Object matching data:

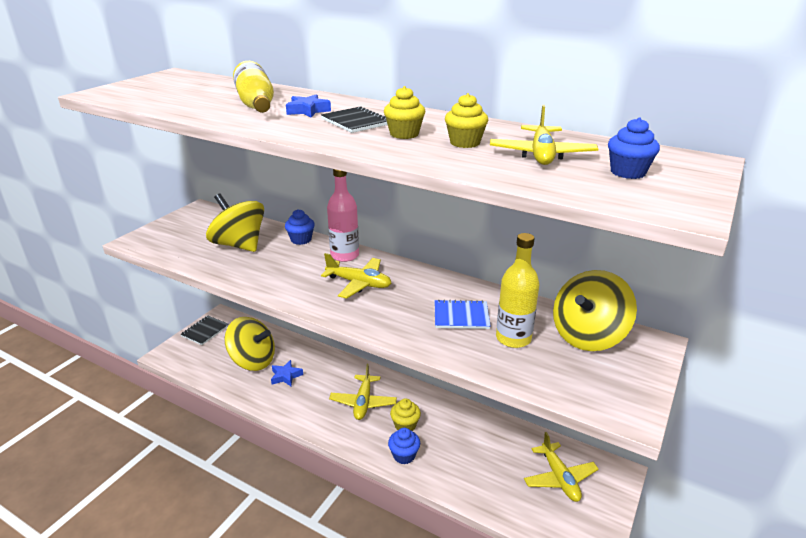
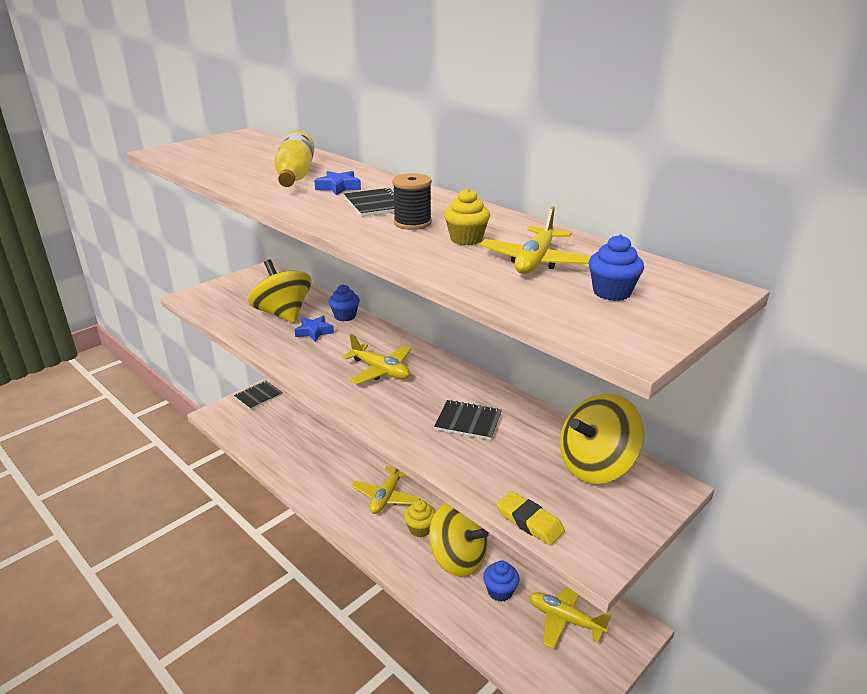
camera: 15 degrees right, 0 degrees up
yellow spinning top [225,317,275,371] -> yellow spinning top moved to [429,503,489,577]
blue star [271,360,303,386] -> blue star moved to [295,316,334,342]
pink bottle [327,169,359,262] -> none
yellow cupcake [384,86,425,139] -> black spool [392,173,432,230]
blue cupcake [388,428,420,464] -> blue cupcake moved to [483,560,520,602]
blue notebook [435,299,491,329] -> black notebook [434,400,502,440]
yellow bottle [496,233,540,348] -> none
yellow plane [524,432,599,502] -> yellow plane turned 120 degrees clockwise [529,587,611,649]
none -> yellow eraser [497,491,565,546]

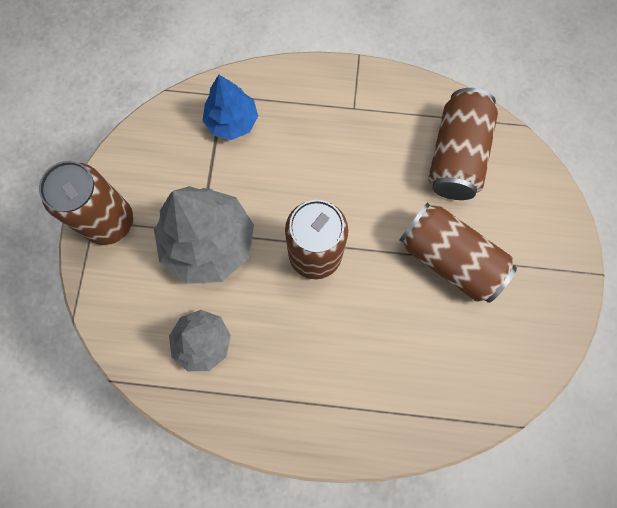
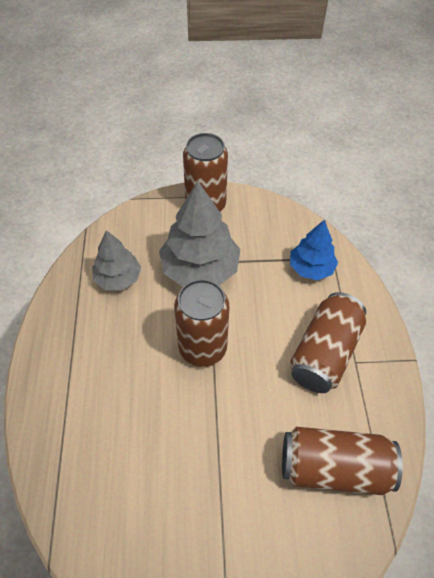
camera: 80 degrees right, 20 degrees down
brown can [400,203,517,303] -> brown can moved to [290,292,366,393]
---
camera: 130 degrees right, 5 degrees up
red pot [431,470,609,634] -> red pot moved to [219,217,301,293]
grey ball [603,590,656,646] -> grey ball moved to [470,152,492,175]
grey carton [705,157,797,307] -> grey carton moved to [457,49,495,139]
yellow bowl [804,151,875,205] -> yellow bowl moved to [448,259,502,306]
--
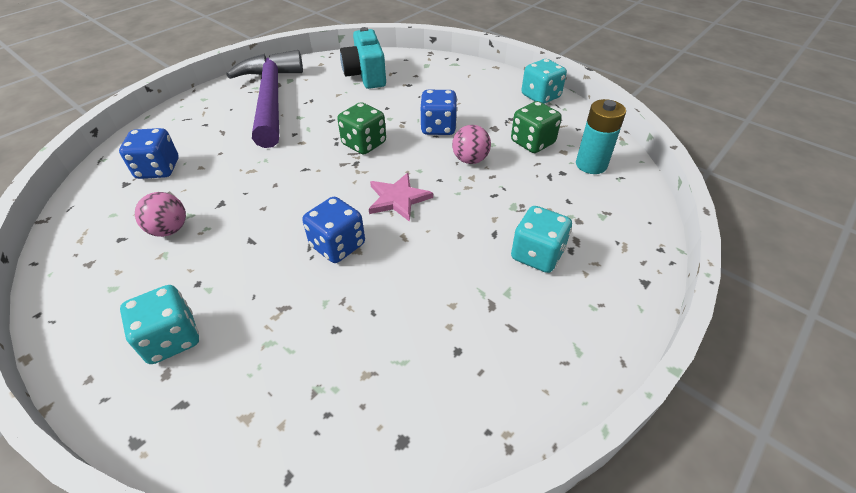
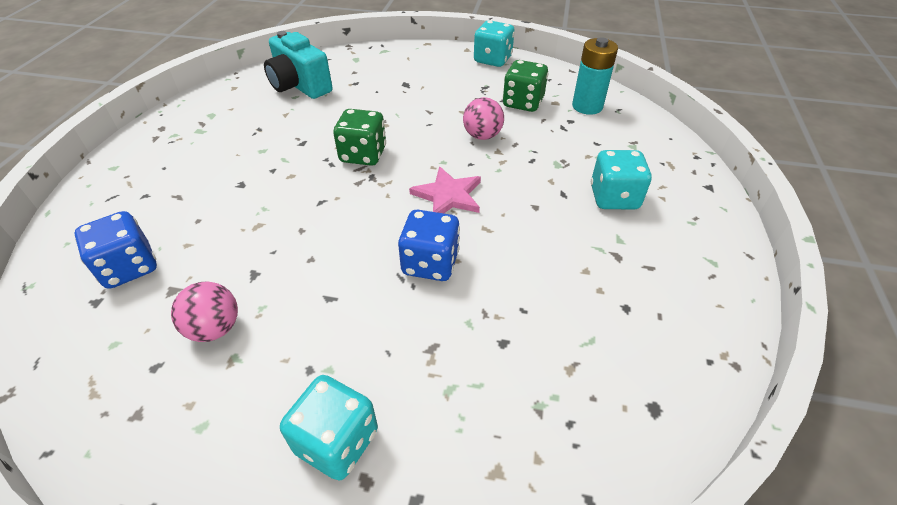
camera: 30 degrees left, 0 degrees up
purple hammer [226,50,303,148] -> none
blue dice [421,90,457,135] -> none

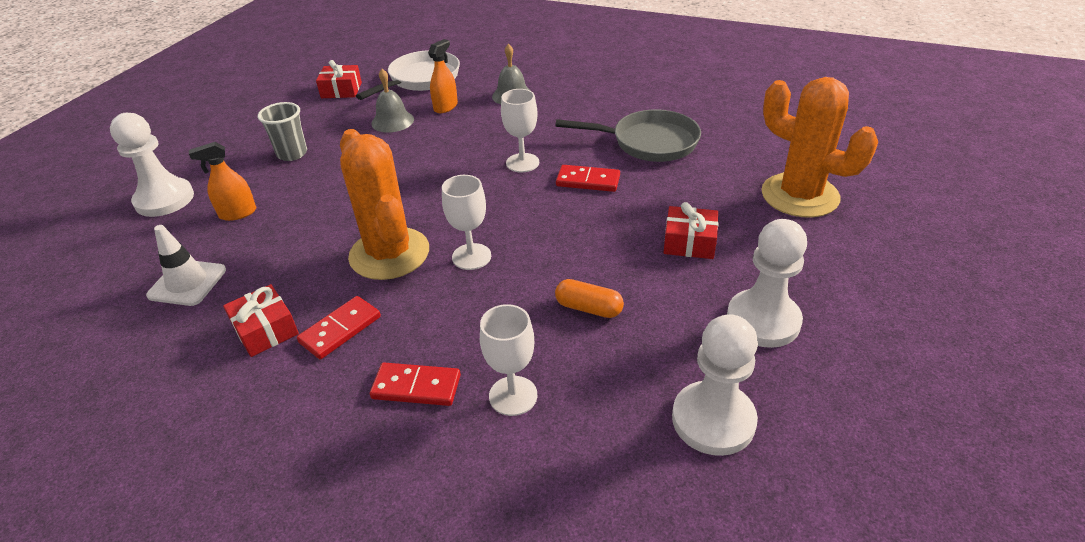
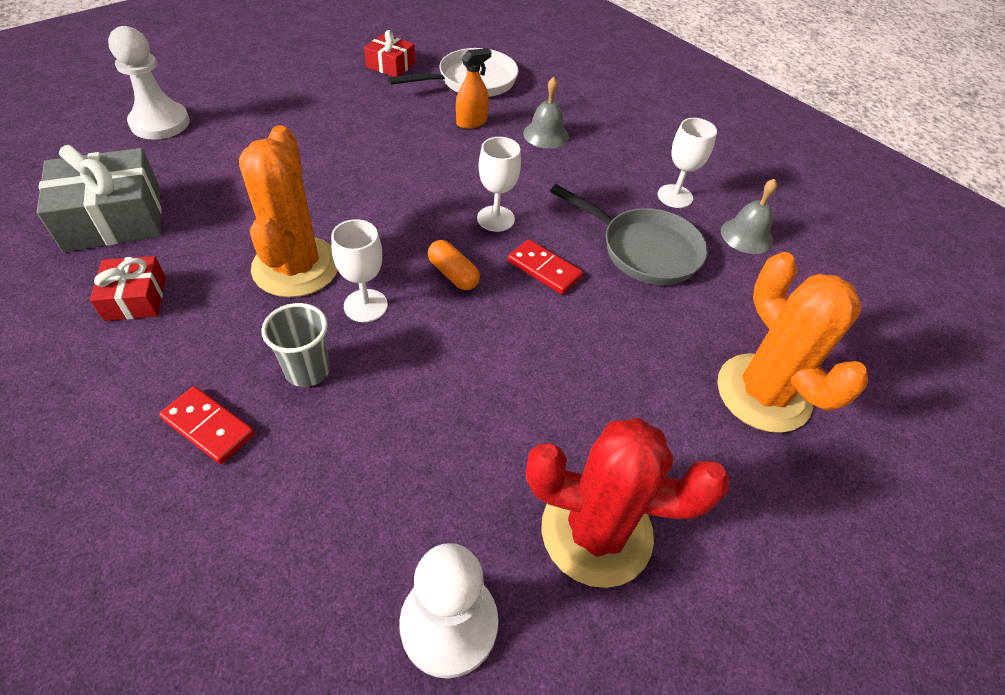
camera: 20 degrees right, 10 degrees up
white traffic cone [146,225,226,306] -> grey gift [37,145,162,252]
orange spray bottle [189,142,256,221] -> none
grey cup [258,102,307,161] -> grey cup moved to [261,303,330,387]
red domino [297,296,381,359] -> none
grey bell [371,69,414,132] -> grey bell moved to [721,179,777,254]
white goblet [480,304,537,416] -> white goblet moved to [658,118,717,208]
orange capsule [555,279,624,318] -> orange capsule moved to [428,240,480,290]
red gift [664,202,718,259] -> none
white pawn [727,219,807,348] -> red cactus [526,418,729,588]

**Aim of the exercise:** Reproduce the lines above starting at the one with "camera: 15 degrees right, 0 degrees up" and ending at the one with "camera: 80 degrees right, 20 degrees down", both included, exactly and with no pictures.

**Solution:**
camera: 15 degrees right, 0 degrees up
yellow spinning top [225,317,275,371] -> yellow spinning top moved to [429,503,489,577]
blue star [271,360,303,386] -> blue star moved to [295,316,334,342]
pink bottle [327,169,359,262] -> none
yellow cupcake [384,86,425,139] -> black spool [392,173,432,230]
blue cupcake [388,428,420,464] -> blue cupcake moved to [483,560,520,602]
blue notebook [435,299,491,329] -> black notebook [434,400,502,440]
yellow bottle [496,233,540,348] -> none
yellow plane [524,432,599,502] -> yellow plane turned 120 degrees clockwise [529,587,611,649]
none -> yellow eraser [497,491,565,546]

camera: 80 degrees right, 20 degrees down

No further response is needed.